To do:
Report back every line of the entries that contains "yellow", exactly as written.

(Image change detection data)
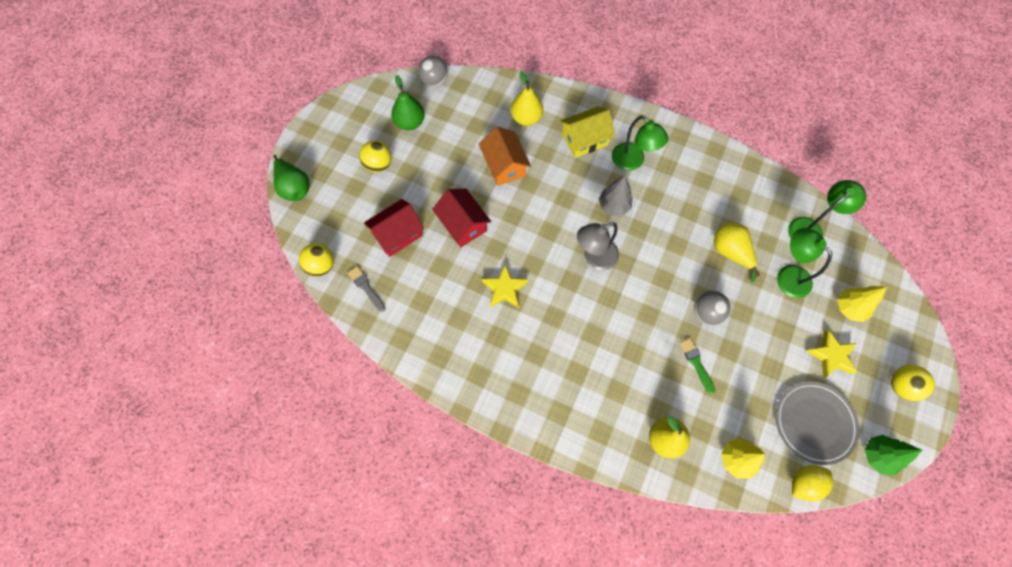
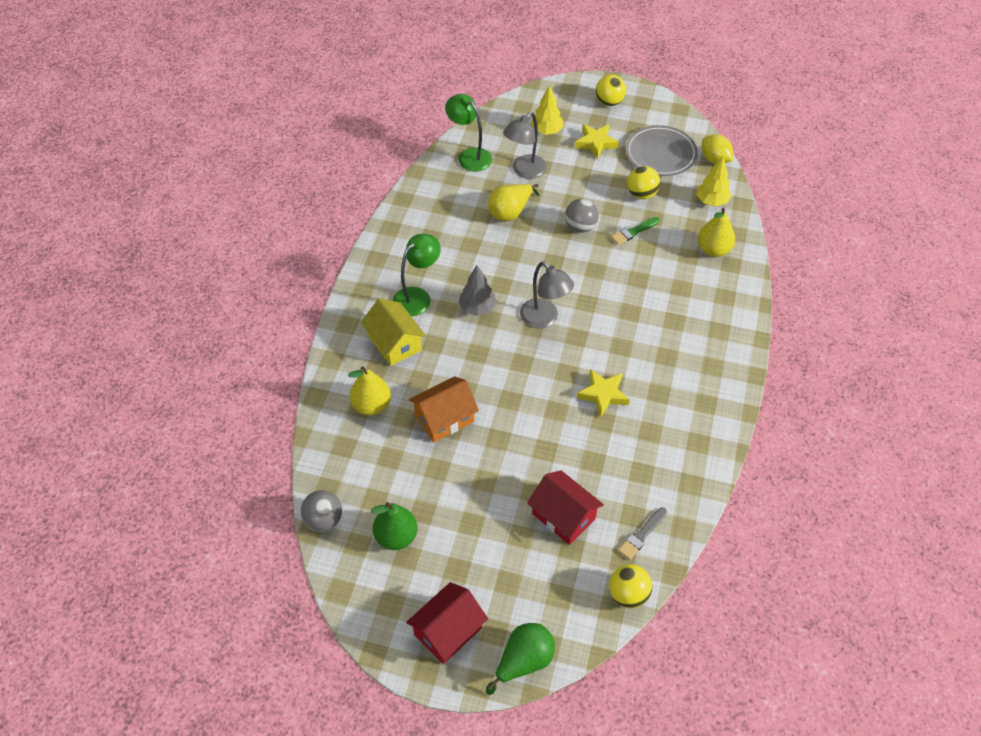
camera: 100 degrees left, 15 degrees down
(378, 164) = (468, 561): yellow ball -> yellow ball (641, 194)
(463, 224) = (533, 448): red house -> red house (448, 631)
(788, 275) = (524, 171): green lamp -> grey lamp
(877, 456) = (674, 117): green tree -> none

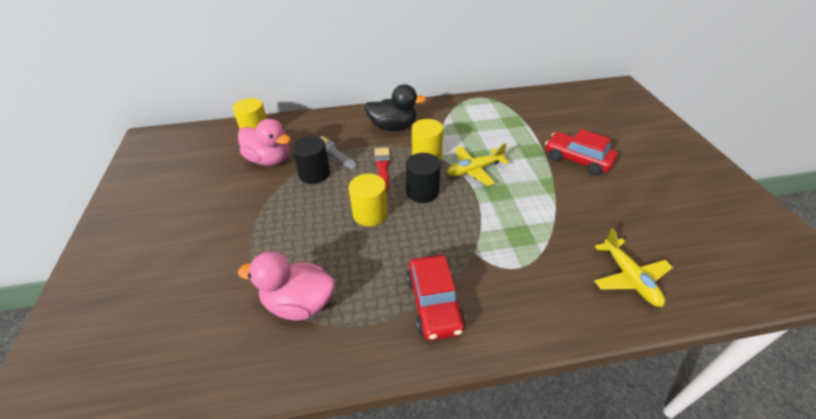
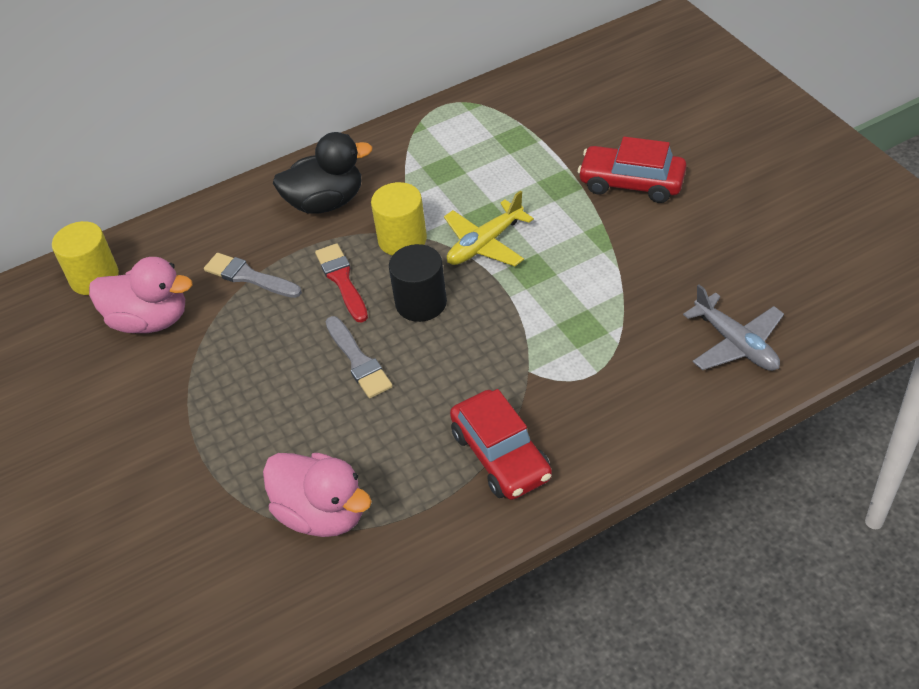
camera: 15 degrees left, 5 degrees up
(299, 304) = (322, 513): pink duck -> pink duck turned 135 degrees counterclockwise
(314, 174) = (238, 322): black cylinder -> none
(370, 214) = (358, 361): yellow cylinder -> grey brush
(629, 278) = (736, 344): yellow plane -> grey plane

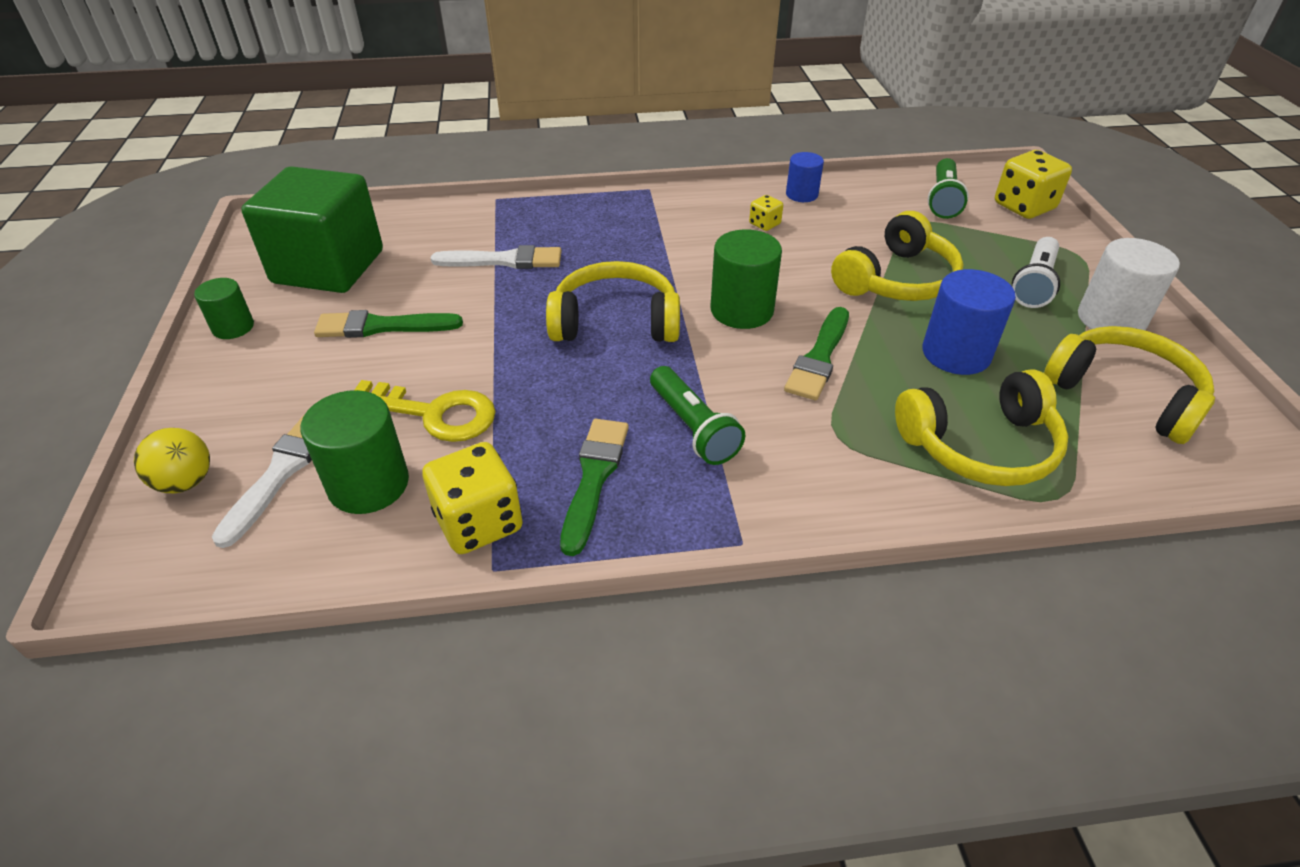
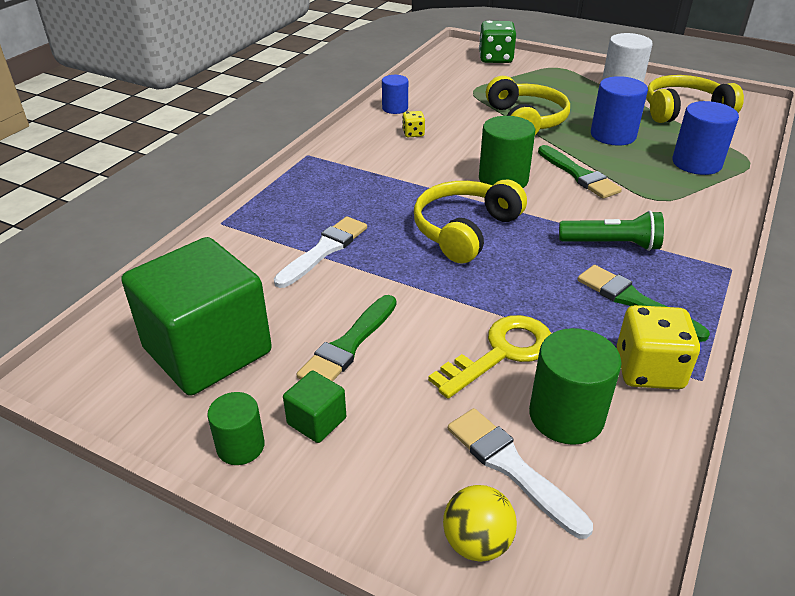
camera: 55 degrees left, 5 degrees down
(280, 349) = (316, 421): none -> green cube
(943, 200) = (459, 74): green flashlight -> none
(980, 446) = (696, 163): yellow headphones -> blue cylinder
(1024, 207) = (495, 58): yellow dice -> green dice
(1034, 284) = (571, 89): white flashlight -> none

Response for this exercise:
(378, 164) = (468, 561): yellow ball -> yellow ball (641, 194)
(370, 214) = (358, 361): yellow cylinder -> grey brush
(629, 278) = (736, 344): yellow plane -> grey plane
(980, 446) = (696, 163): yellow headphones -> blue cylinder
(1024, 207) = (495, 58): yellow dice -> green dice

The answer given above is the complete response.